[Scene image comparisons]
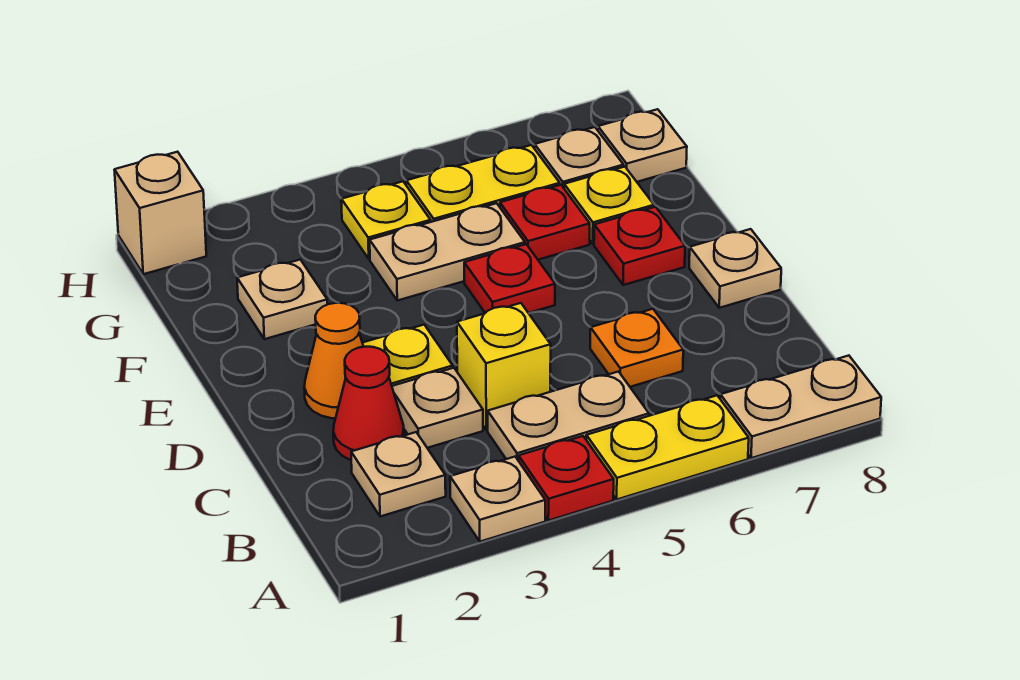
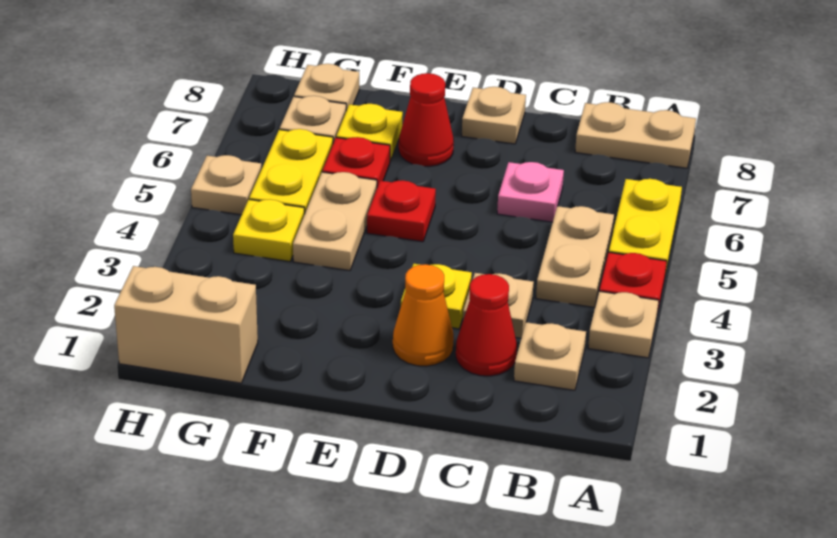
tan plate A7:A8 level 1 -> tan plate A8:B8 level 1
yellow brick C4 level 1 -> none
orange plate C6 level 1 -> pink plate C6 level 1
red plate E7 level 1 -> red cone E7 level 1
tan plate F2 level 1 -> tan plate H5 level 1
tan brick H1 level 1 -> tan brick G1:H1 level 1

_AIM OF THE EXERCISE:_ Transcribe all records verbatim and omit each image.

_SOLUTION TO THIS EXERCISE:_
tan plate A7:A8 level 1 -> tan plate A8:B8 level 1
yellow brick C4 level 1 -> none
orange plate C6 level 1 -> pink plate C6 level 1
red plate E7 level 1 -> red cone E7 level 1
tan plate F2 level 1 -> tan plate H5 level 1
tan brick H1 level 1 -> tan brick G1:H1 level 1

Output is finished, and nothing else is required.